* Object tracking records:
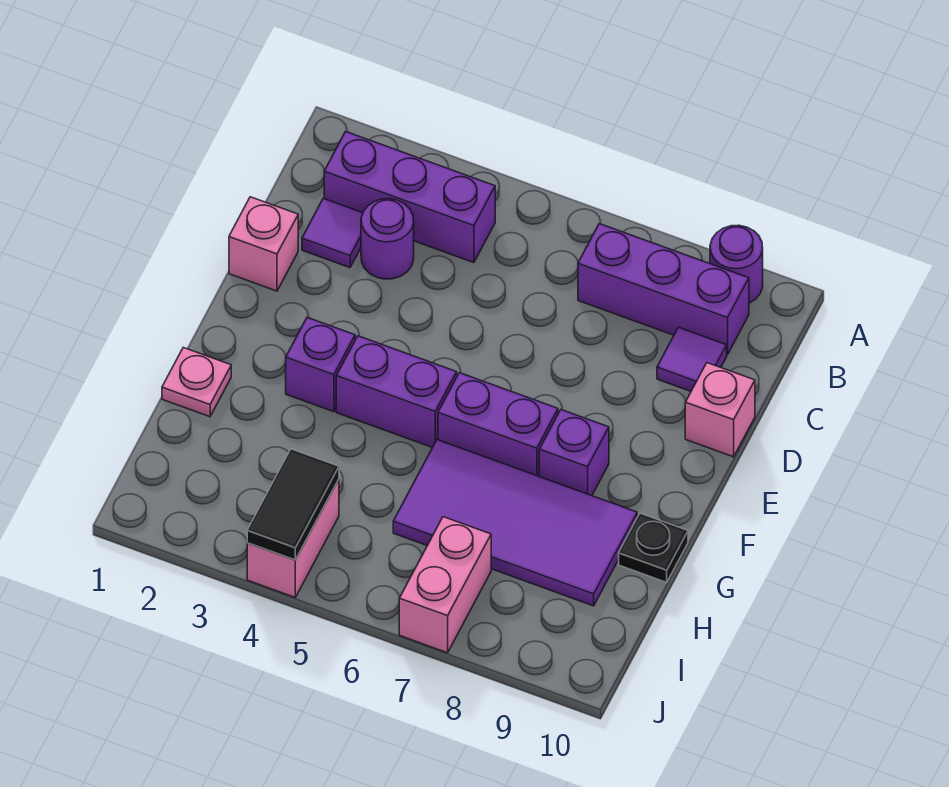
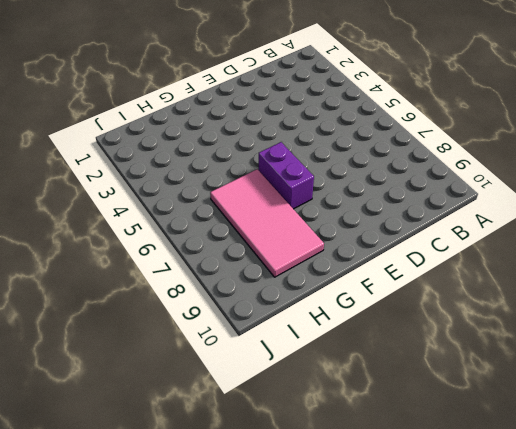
pink tile G6:H9 level 1 -> purple tile G6:H9 level 1
none -> purple round brick A9 level 1
none -> purple brick B2:B4 level 1
none -> purple brick B7:B9 level 1

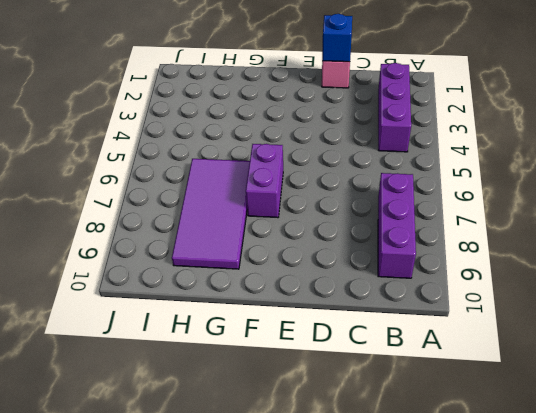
blue brick D1 level 2 -> none
none -> purple round brick A9 level 1
none -> purple tile C2 level 1
none -> purple round brick C3 level 1

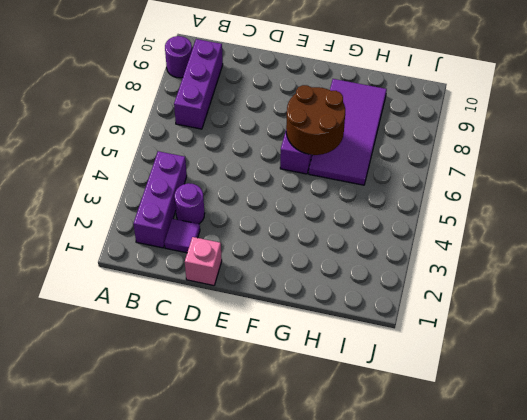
brown round brick F6:G7 level 2 -> none
none -> purple tile C9 level 1
none -> pink brick D10 level 1
none -> purple brick F3 level 1

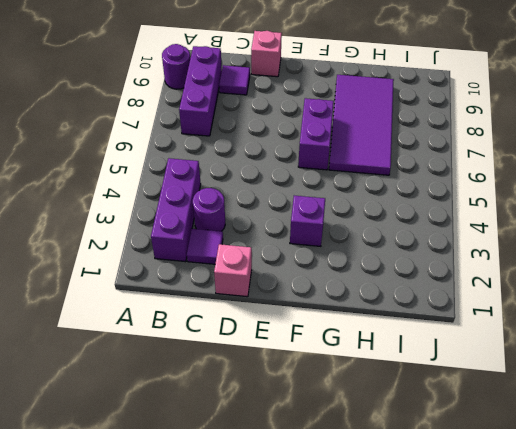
none -> purple brick F4:F5 level 1
none -> purple brick F8 level 1
none -> pink plate G1 level 1

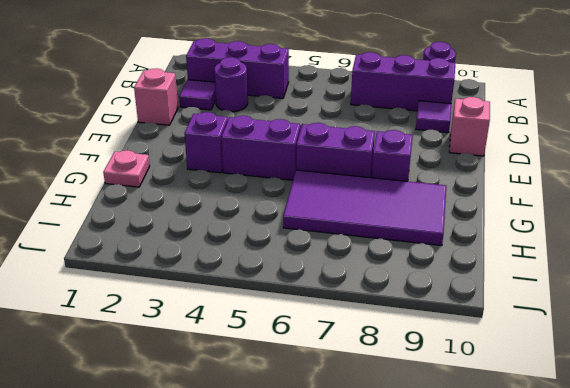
none -> black plate G10 level 1
none -> pink brick I4:J4 level 1
none -> pink brick I7:J7 level 1

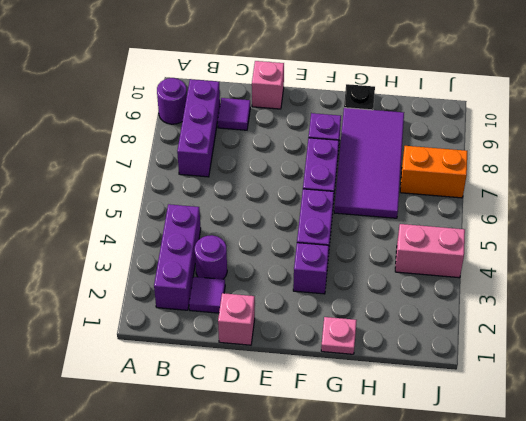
orange brick I7:J7 level 1 -> pink brick I7:J7 level 1
none -> black tile I4:J4 level 2

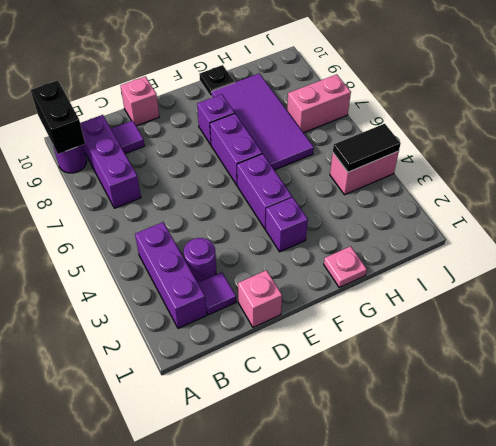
black brick A9:A10 level 2 -> none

* WHAT IS BEING ASKED: Output, exactly and with no pictures, every line from the one that contains "none -> black tile I4:J4 level 2" through the final line of the entries.

* OUTPUT:
none -> black tile I4:J4 level 2

black brick A9:A10 level 2 -> none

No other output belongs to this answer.